● **Task requirements**:
Drop all pictures and repeat exactly the lines from the line holding "TR2: NMOS 2N7002" through the end of the records.

(The records Opens)

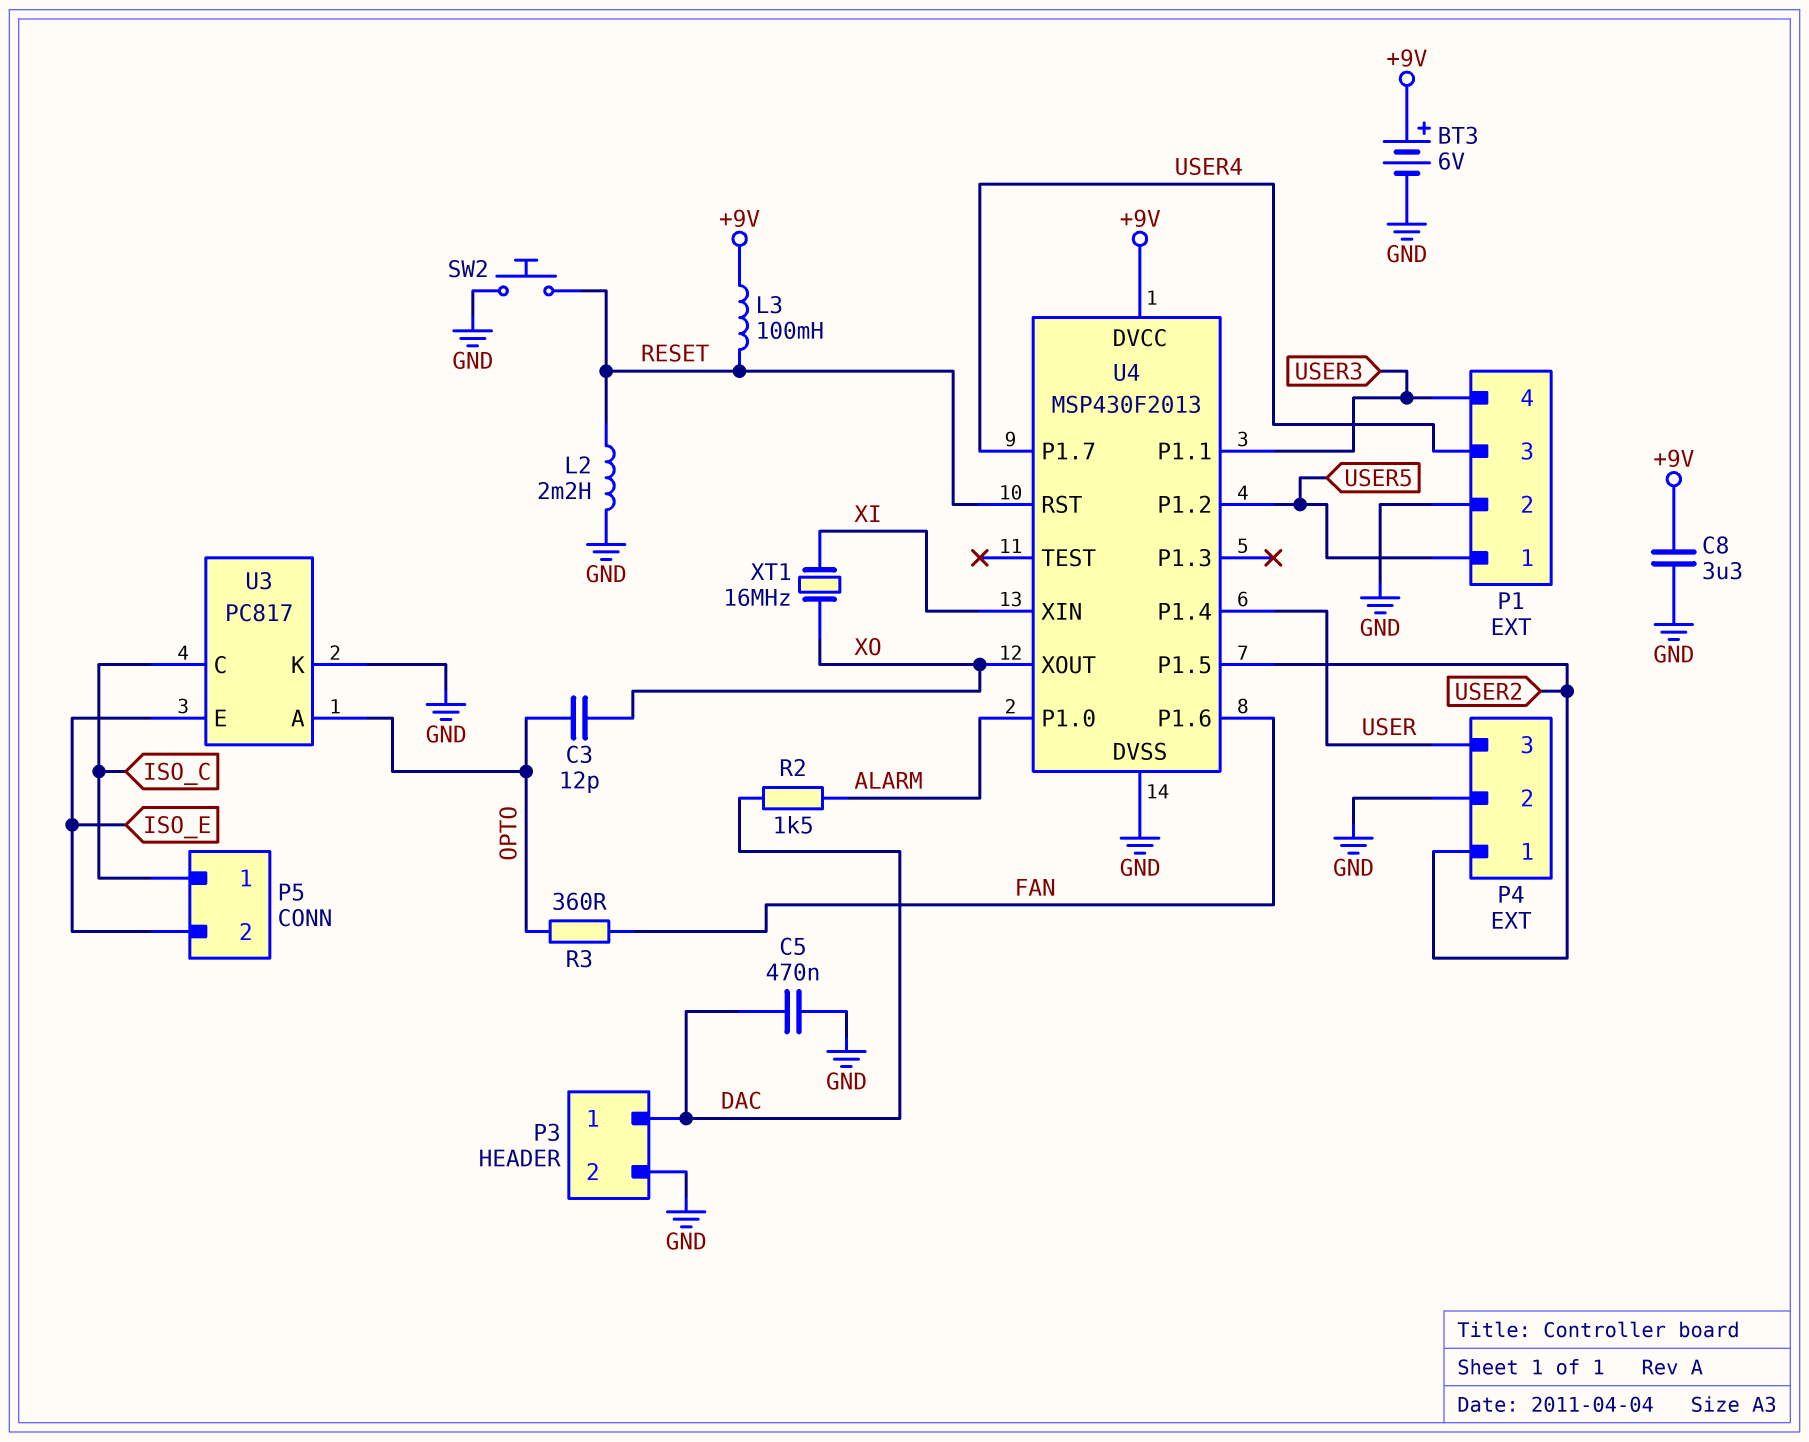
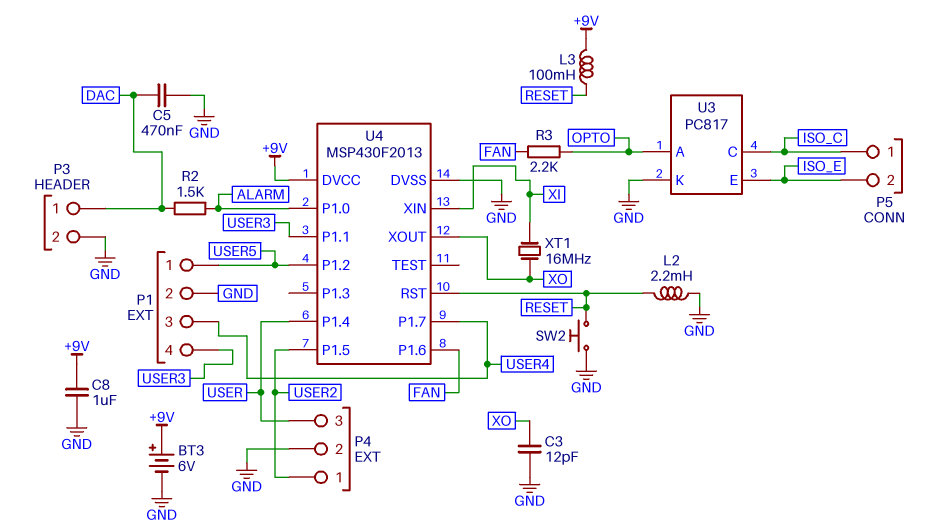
C3: 12pF (OPTO, XO) -> 12pF (GND, XO)
C8: 3.3uF (+9V, GND) -> 1uF (+9V, GND)
R3: 360 (FAN, OPTO) -> 2.2k (FAN, OPTO)

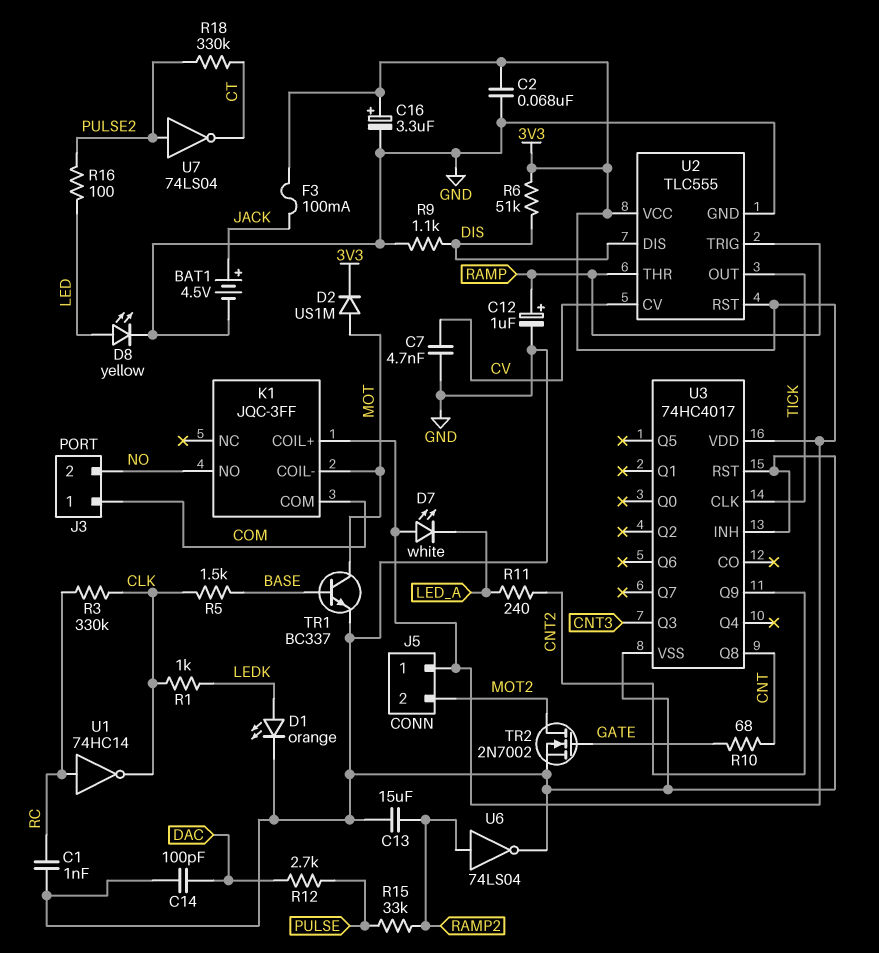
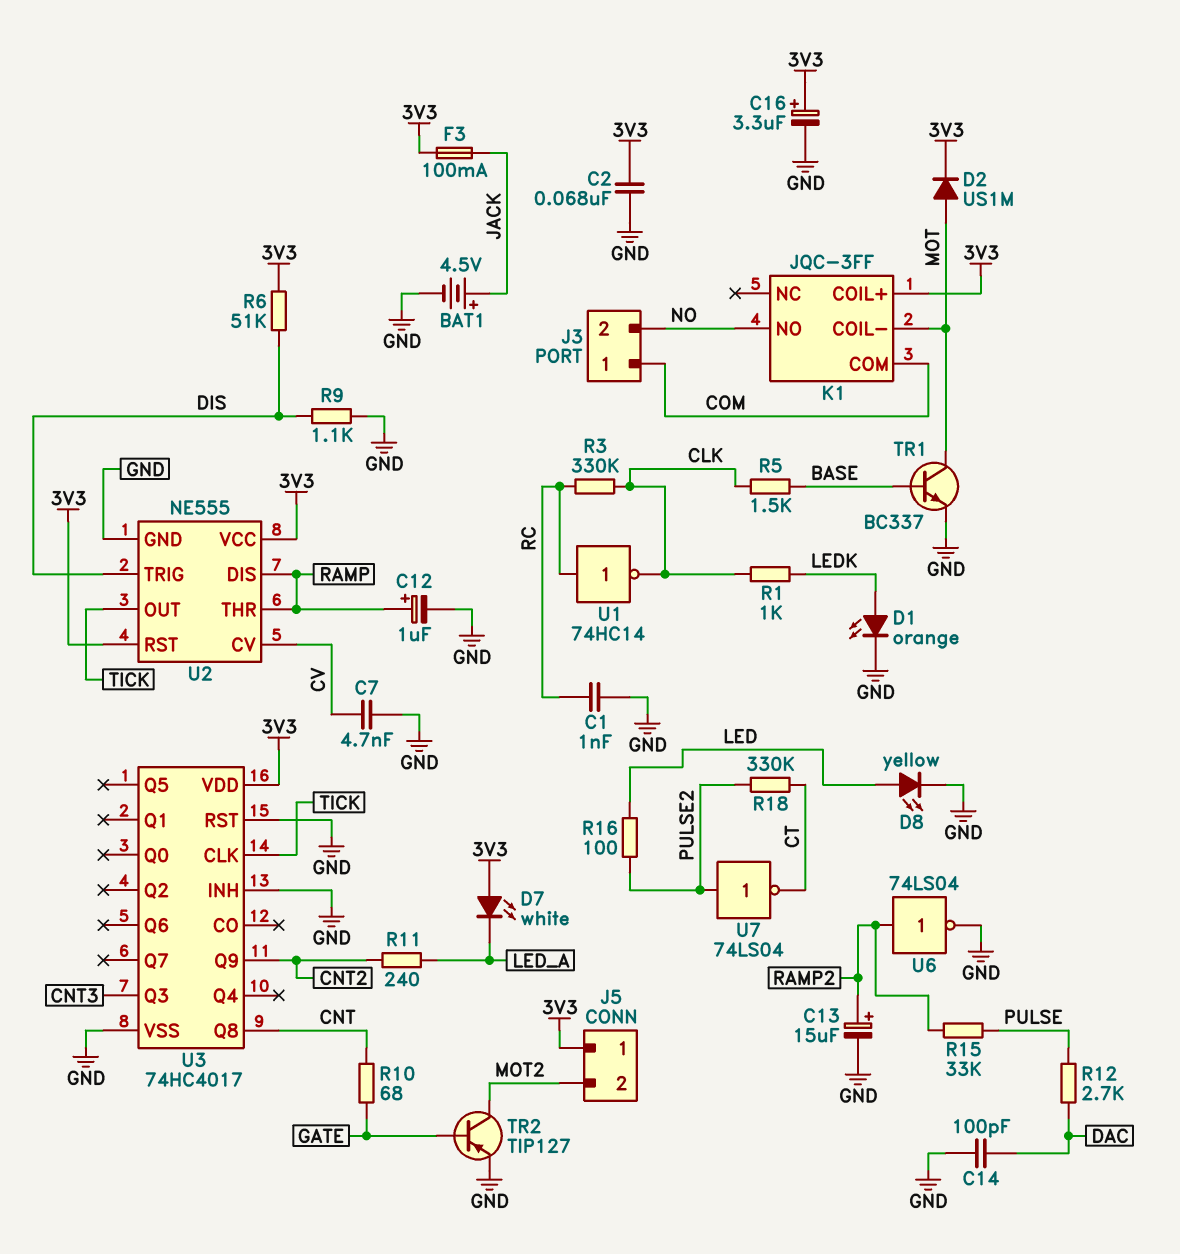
C13: 15uF (GND, RAMP2) -> 15uF (plus RAMP2, minus GND)
TR2: NMOS 2N7002 (G GATE, D MOT2, S GND) -> PNP TIP127 (B GATE, C MOT2, E GND)
U2: TLC555 -> NE555
U2 pin DIS: DIS -> RAMP
U2 pin TRIG: RAMP -> DIS

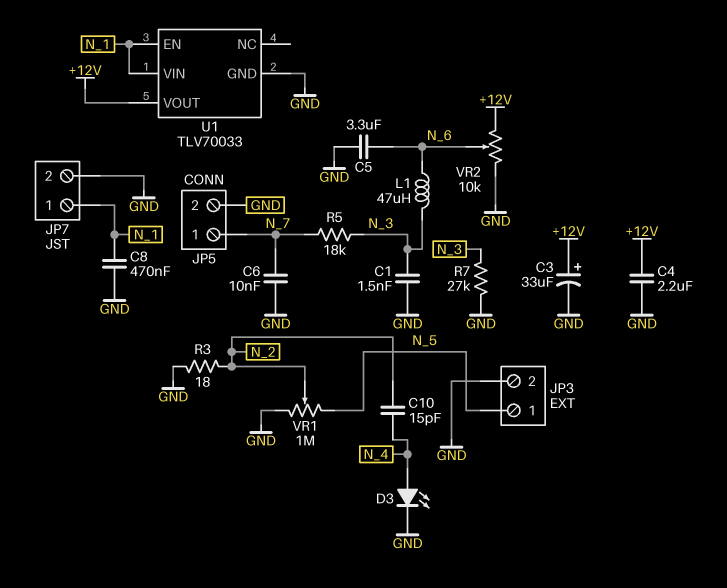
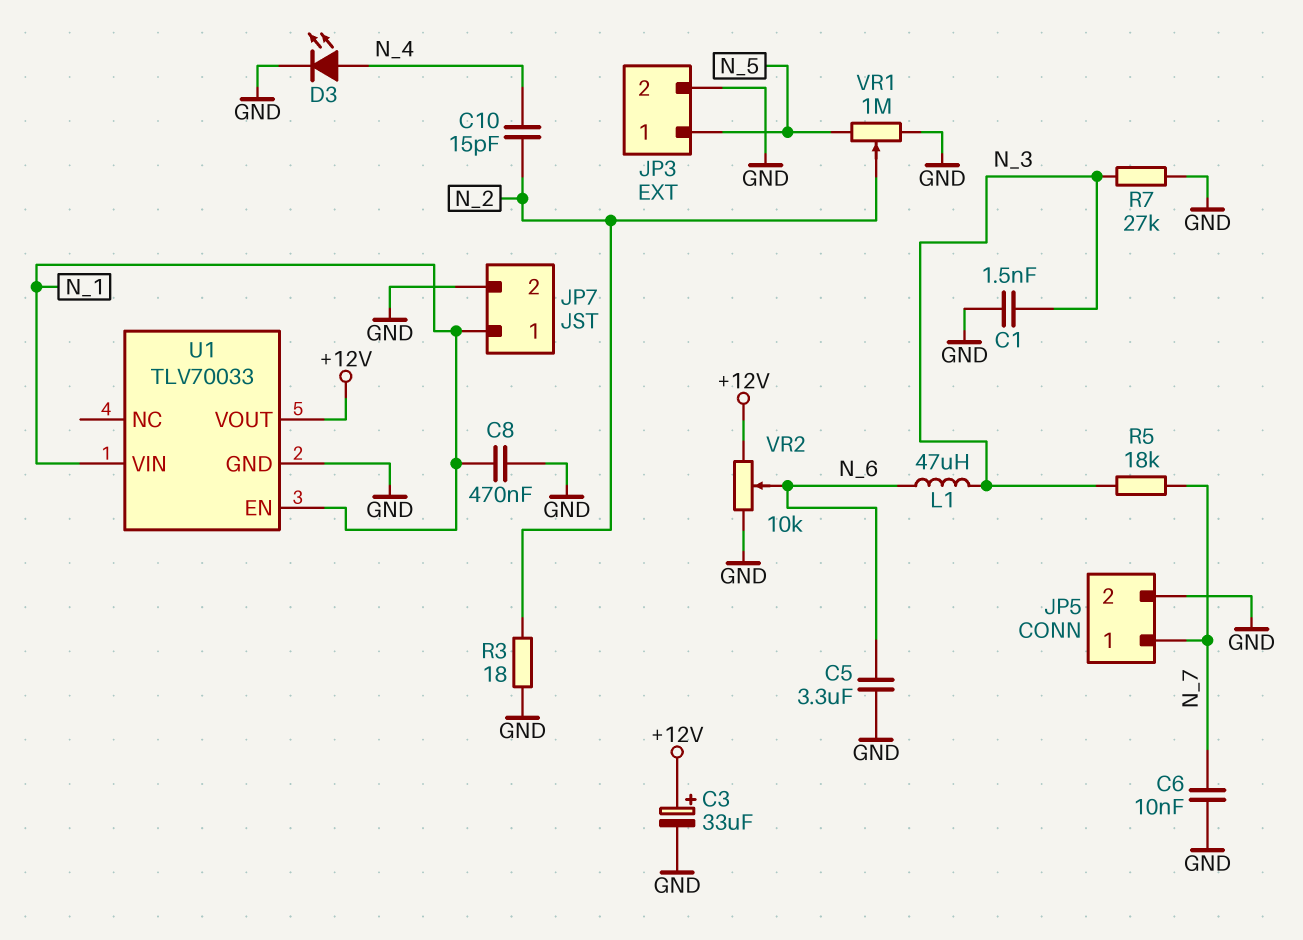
C4: 2.2uF (+12V, GND) -> none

(The records Closes)

● **Solution for this task**:
TR2: NMOS 2N7002 (G GATE, D MOT2, S GND) -> PNP TIP127 (B GATE, C MOT2, E GND)
U2: TLC555 -> NE555
U2 pin DIS: DIS -> RAMP
U2 pin TRIG: RAMP -> DIS

C4: 2.2uF (+12V, GND) -> none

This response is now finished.